> _Instructions for the task_
For this exercise, restate word for word only the lines from the one containing "purple brick A9" through the last line below. Pictures do not get copied.

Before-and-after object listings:
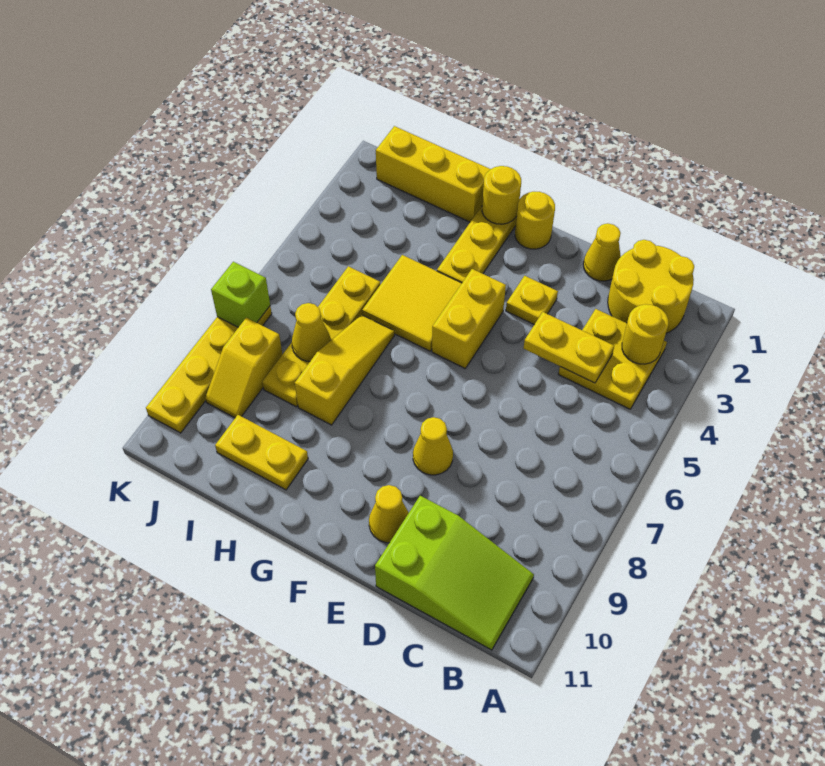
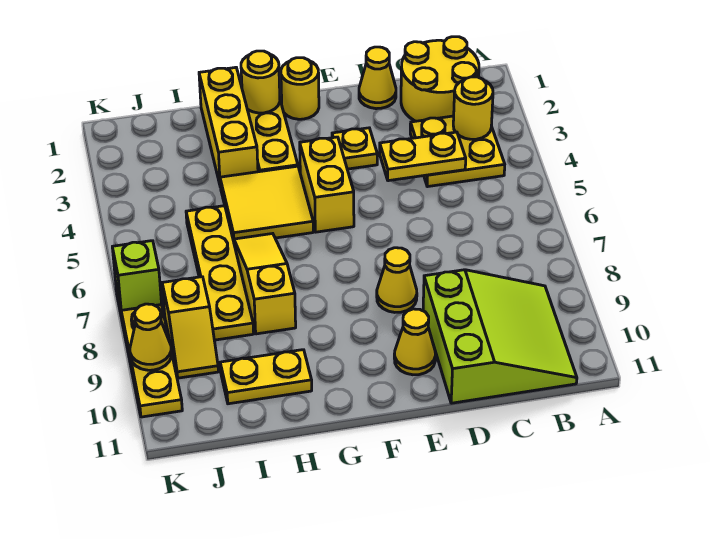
lime slope B10:D11 level 1 top D -> lime slope B9:D11 level 1 top D
yellow brick H1:J1 level 1 -> yellow brick H1:H3 level 1
yellow cone I7 level 2 -> yellow cone K9 level 2

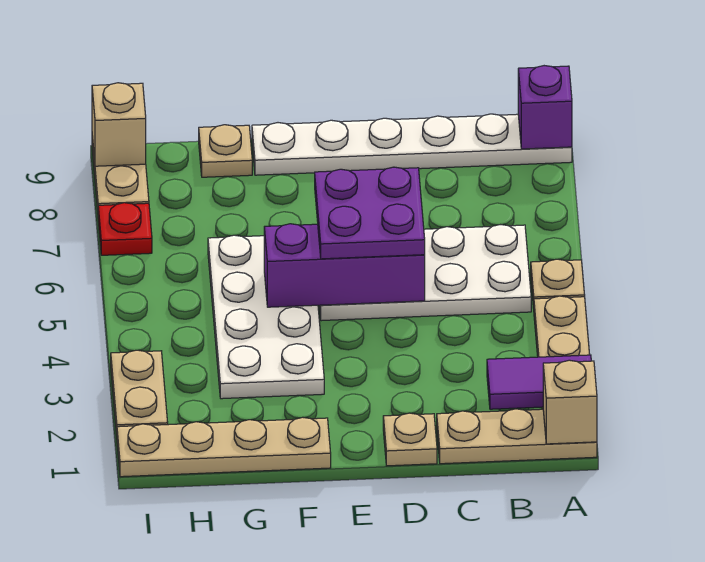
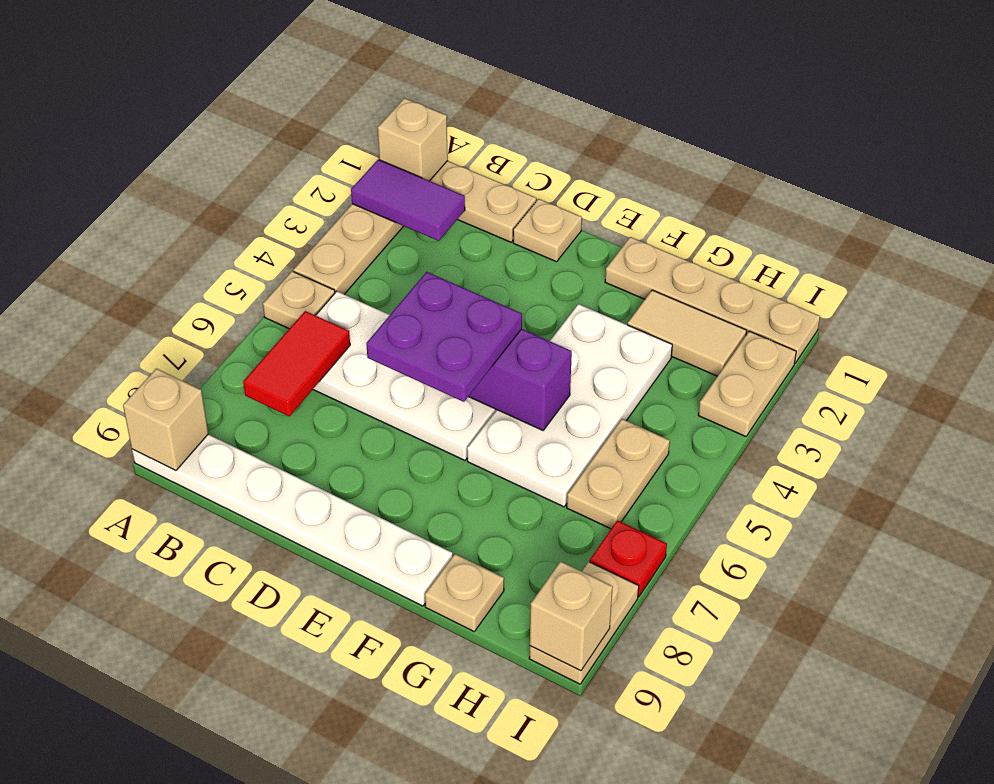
purple brick A9 level 2 -> tan brick A9 level 2
none -> red tile B6:B7 level 2
none -> tan tile G2:H2 level 1
none -> tan plate H5:H6 level 1

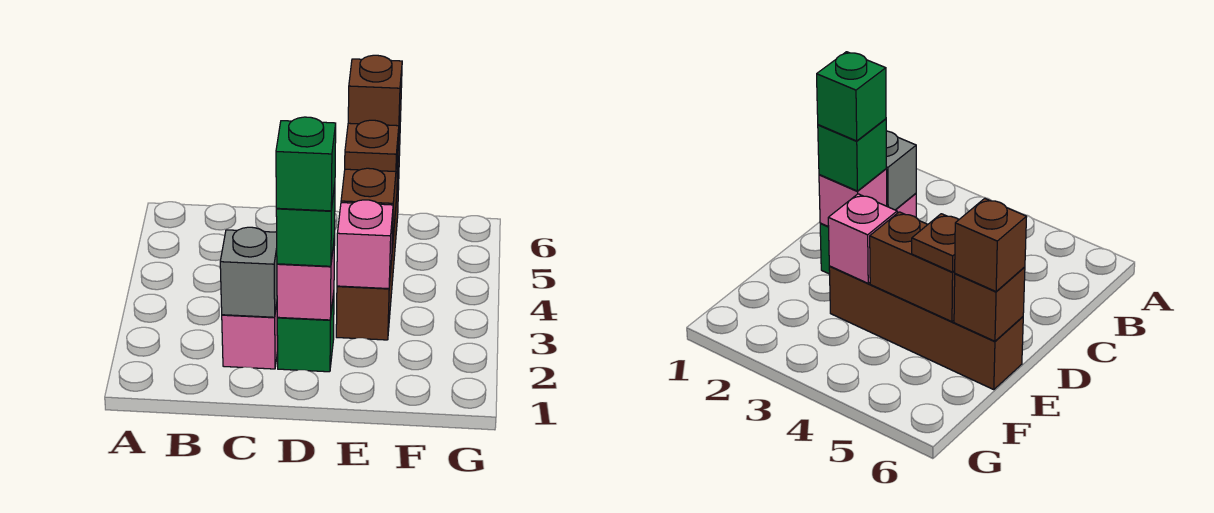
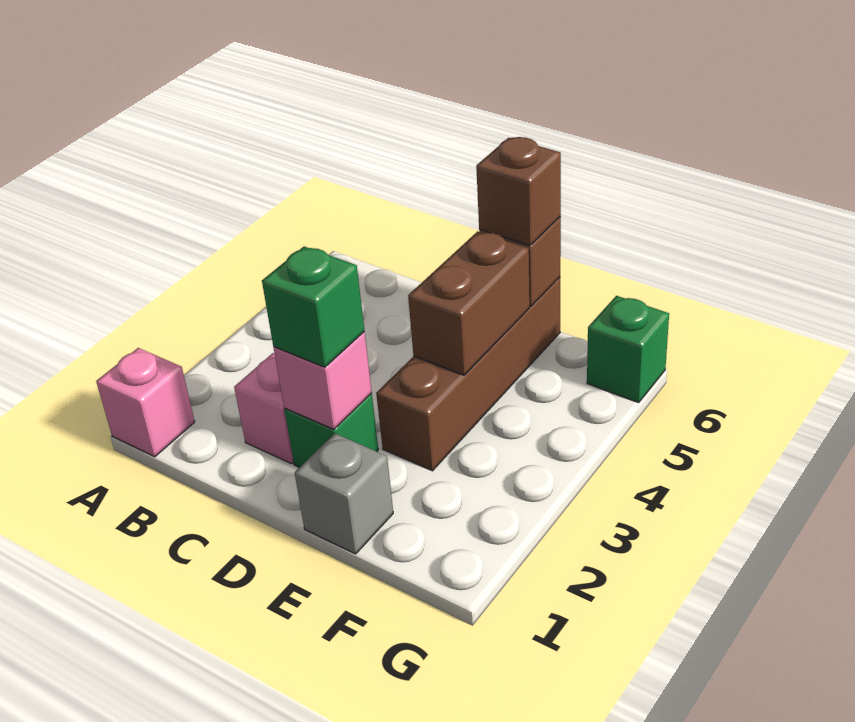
grey brick C2 level 2 -> grey brick E1 level 1
green brick D2 level 4 -> green brick G6 level 1
pink brick E3 level 2 -> pink brick A1 level 1
brown plate E5 level 3 -> none

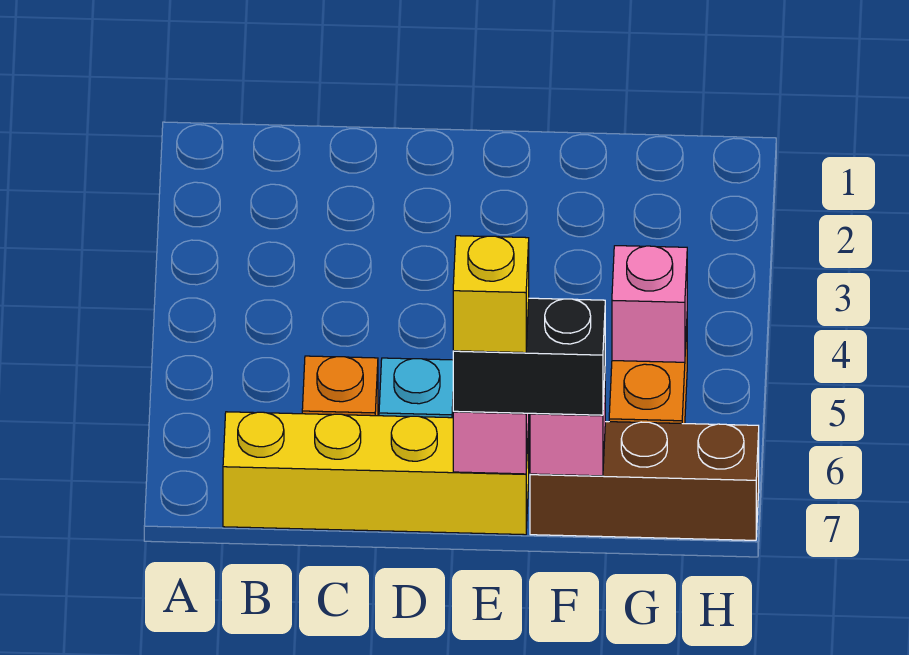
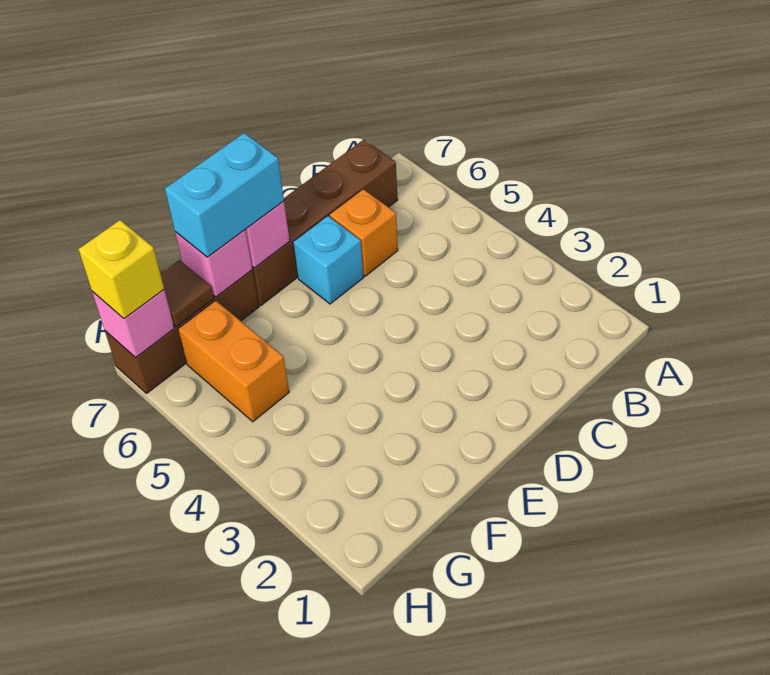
yellow brick B7:E7 level 1 -> brown brick B7:E7 level 1
black brick E7:F7 level 3 -> cyan brick E7:F7 level 3
yellow brick E7 level 4 -> yellow brick H7 level 3
pink brick G5 level 2 -> pink brick H7 level 2
none -> brown tile G7 level 2

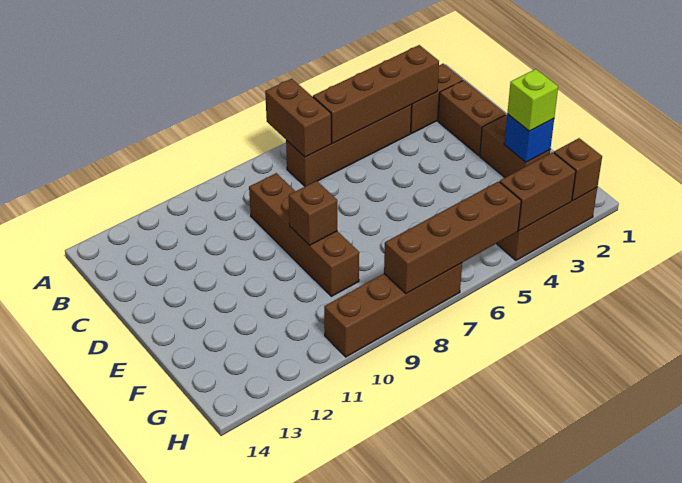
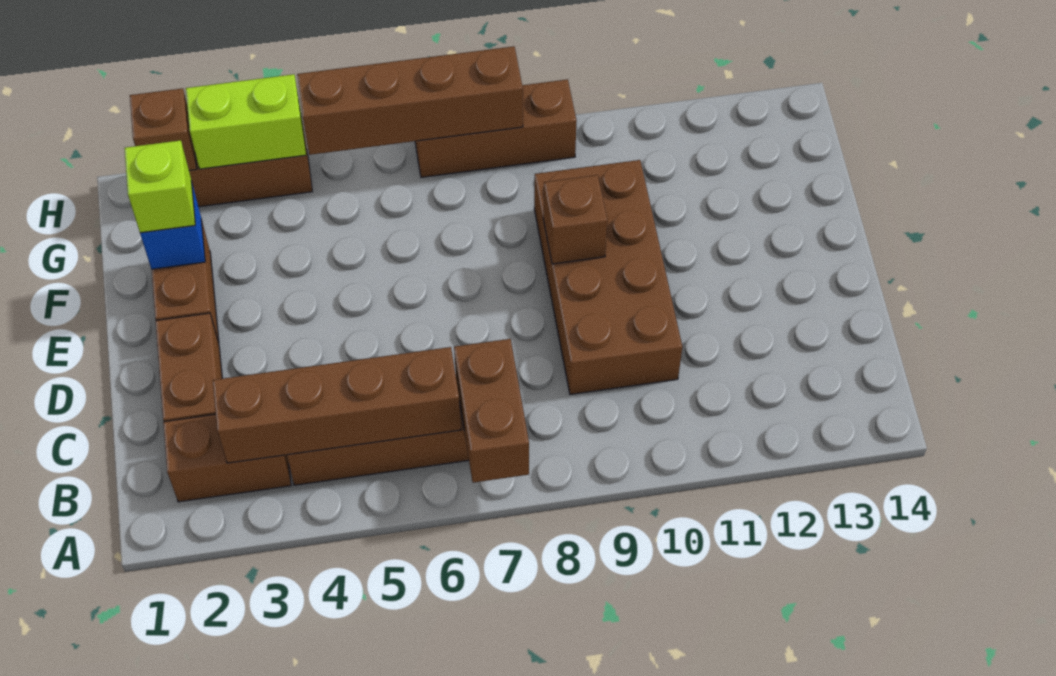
brown brick C9:F9 level 1 -> brown brick C9:F10 level 1
brown brick H3:H4 level 2 -> lime brick H3:H4 level 2
brown brick H7:H10 level 1 -> brown brick H7:H9 level 1

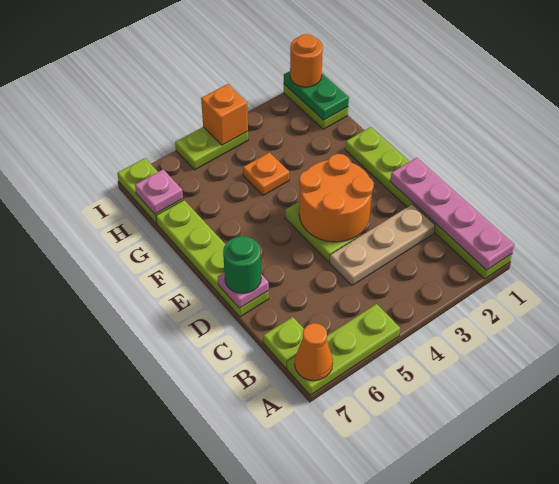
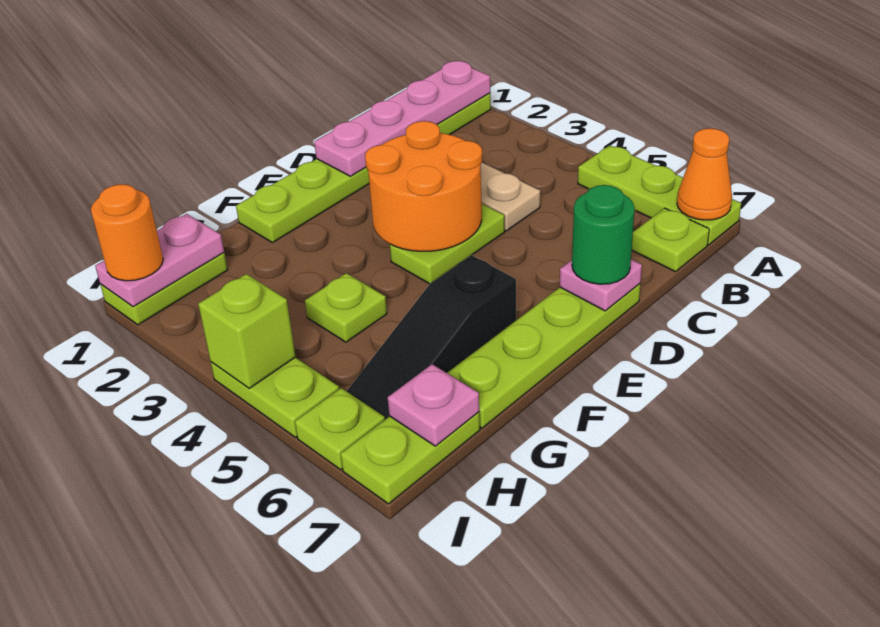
none -> black slope F6:H6 level 1 top F
orange plate G4 level 1 -> lime plate G4 level 1
green plate H1:I1 level 2 -> pink plate H1:I1 level 2
orange brick I4 level 2 -> lime brick I4 level 2
none -> lime plate I6 level 1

> _Output for this exercise_
purple brick A9 level 2 -> tan brick A9 level 2
none -> red tile B6:B7 level 2
none -> tan tile G2:H2 level 1
none -> tan plate H5:H6 level 1

grey brick C2 level 2 -> grey brick E1 level 1
green brick D2 level 4 -> green brick G6 level 1
pink brick E3 level 2 -> pink brick A1 level 1
brown plate E5 level 3 -> none

yellow brick B7:E7 level 1 -> brown brick B7:E7 level 1
black brick E7:F7 level 3 -> cyan brick E7:F7 level 3
yellow brick E7 level 4 -> yellow brick H7 level 3
pink brick G5 level 2 -> pink brick H7 level 2
none -> brown tile G7 level 2

brown brick C9:F9 level 1 -> brown brick C9:F10 level 1
brown brick H3:H4 level 2 -> lime brick H3:H4 level 2
brown brick H7:H10 level 1 -> brown brick H7:H9 level 1

none -> black slope F6:H6 level 1 top F
orange plate G4 level 1 -> lime plate G4 level 1
green plate H1:I1 level 2 -> pink plate H1:I1 level 2
orange brick I4 level 2 -> lime brick I4 level 2
none -> lime plate I6 level 1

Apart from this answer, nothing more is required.